■ Exercise brief
Write out the entries exactly, pictures excluded.

**** Data shown

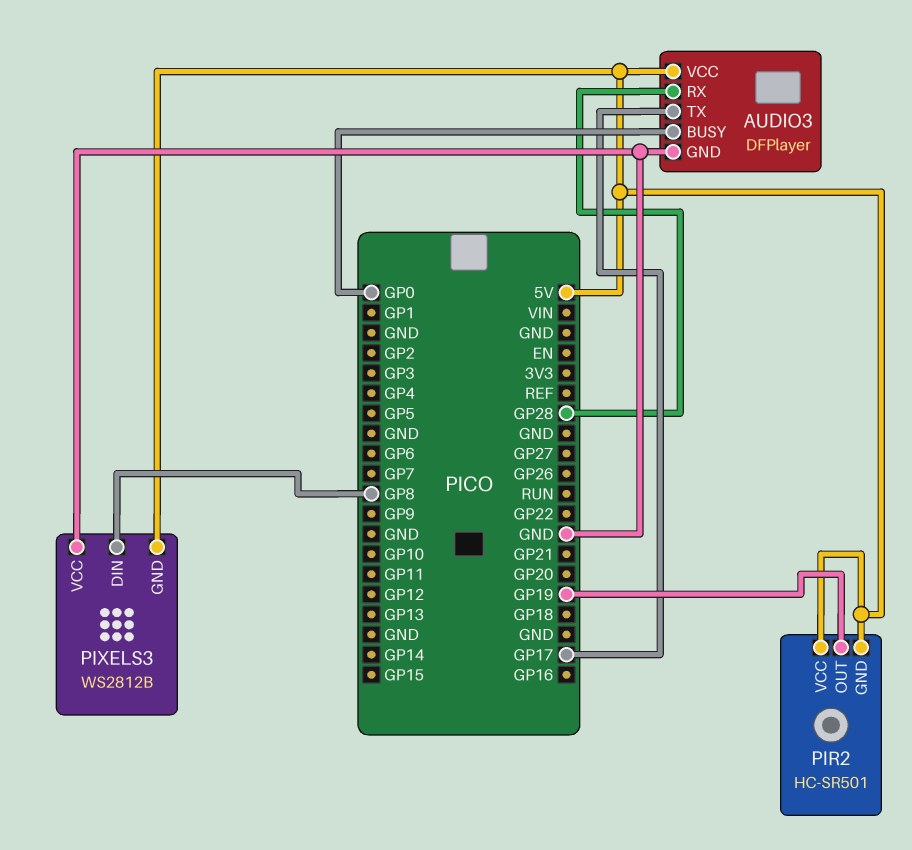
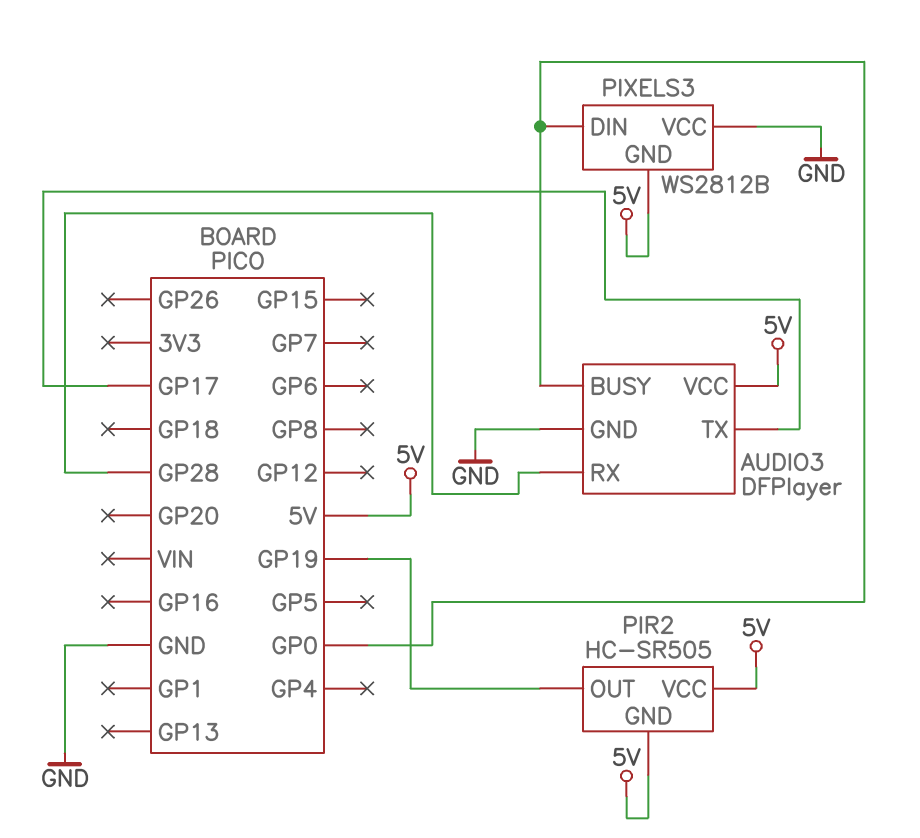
PIR2: HC-SR501 -> HC-SR505
PIXELS3 pin DIN: GP8 -> GP0

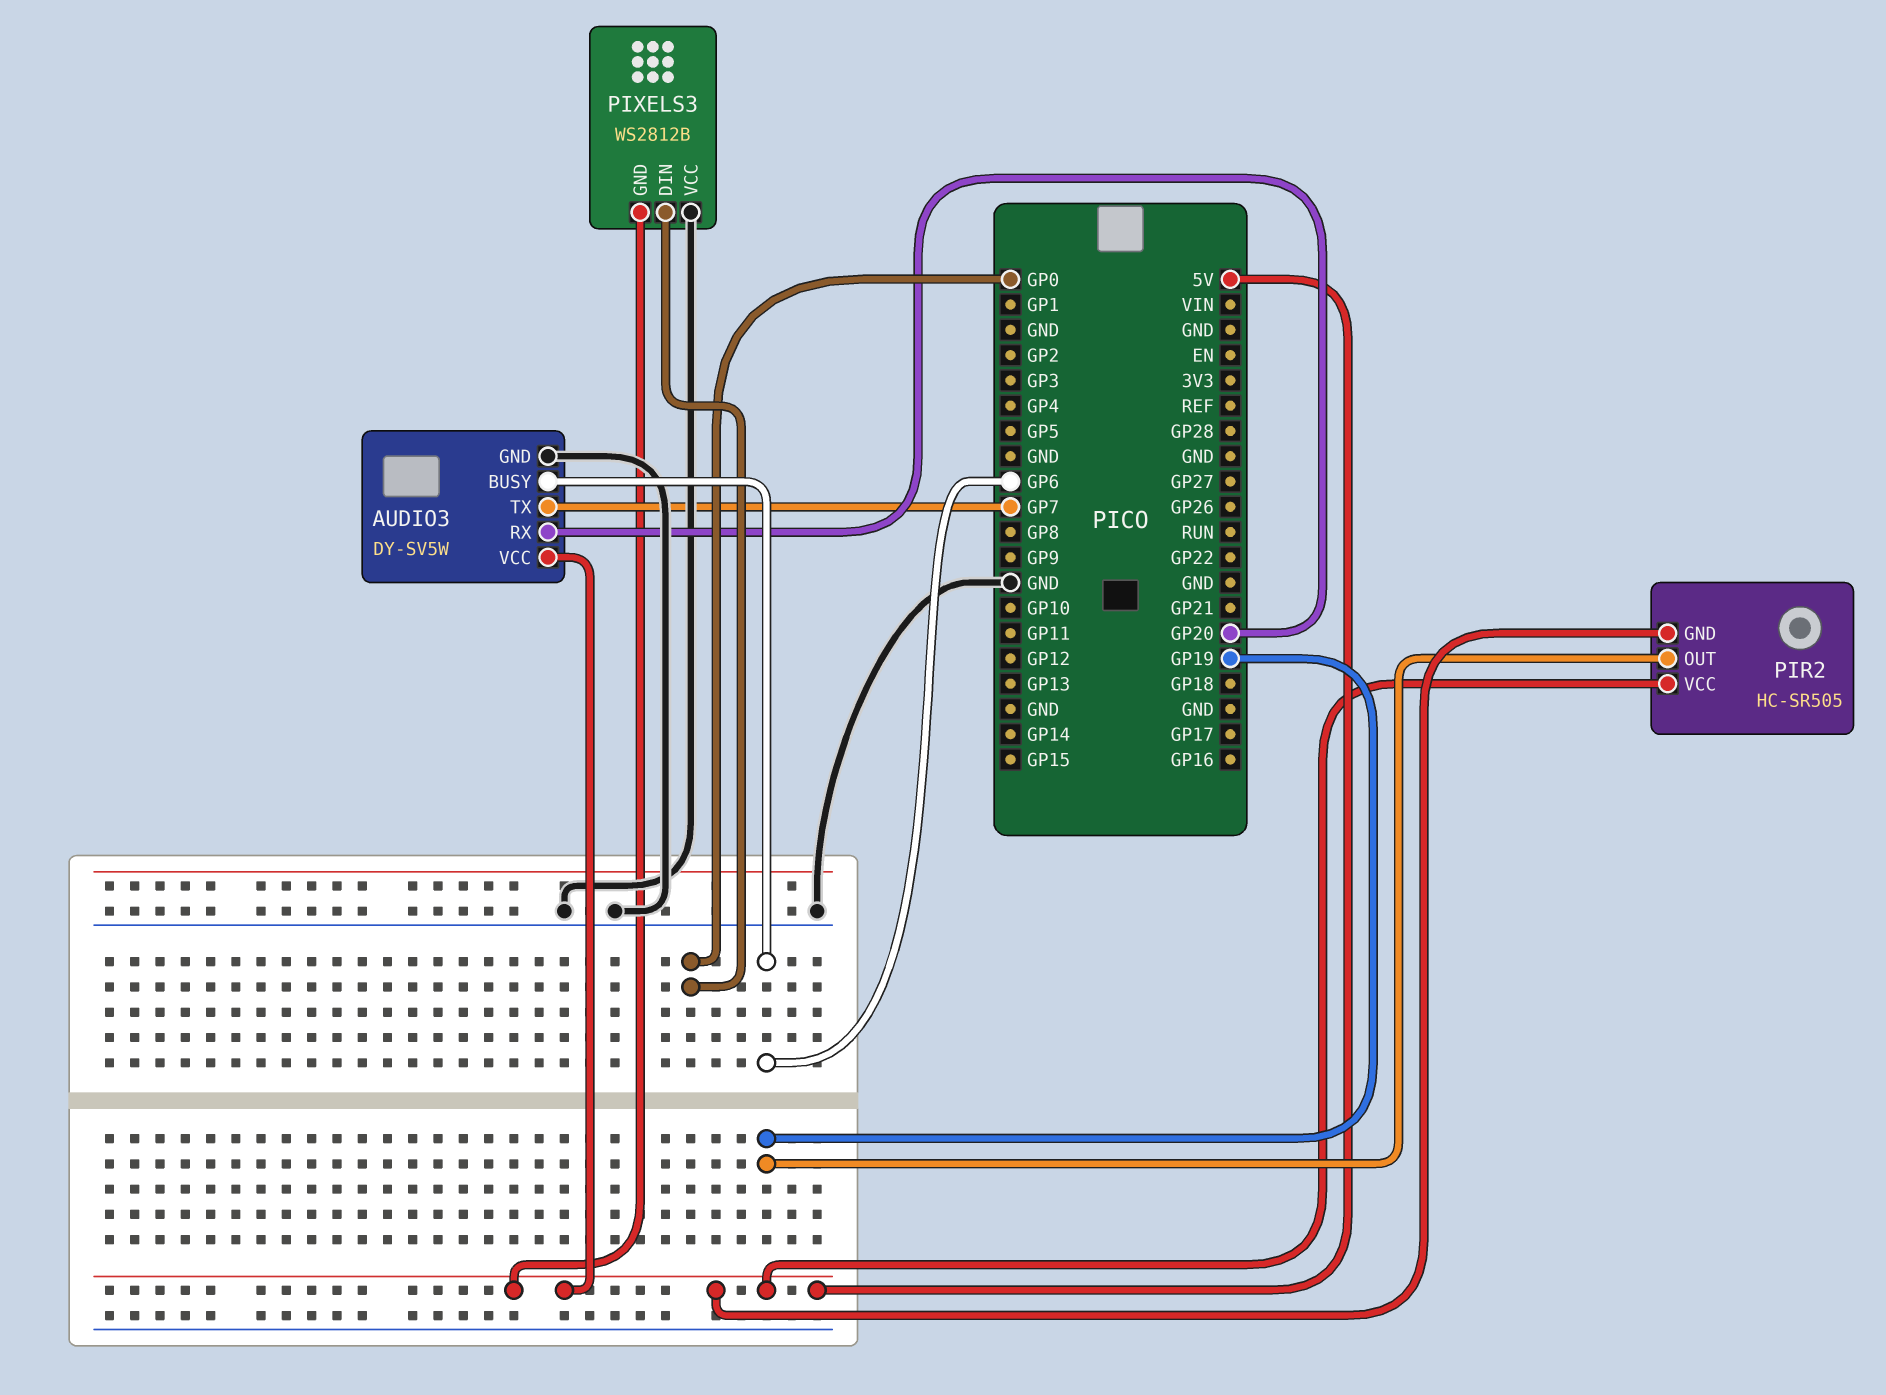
AUDIO3: DFPlayer -> DY-SV5W
AUDIO3 pin BUSY: GP0 -> GP6
AUDIO3 pin RX: GP28 -> GP20
AUDIO3 pin TX: GP17 -> GP7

********

■ Completed exercise
PIR2: HC-SR501 -> HC-SR505
PIXELS3 pin DIN: GP8 -> GP0

AUDIO3: DFPlayer -> DY-SV5W
AUDIO3 pin BUSY: GP0 -> GP6
AUDIO3 pin RX: GP28 -> GP20
AUDIO3 pin TX: GP17 -> GP7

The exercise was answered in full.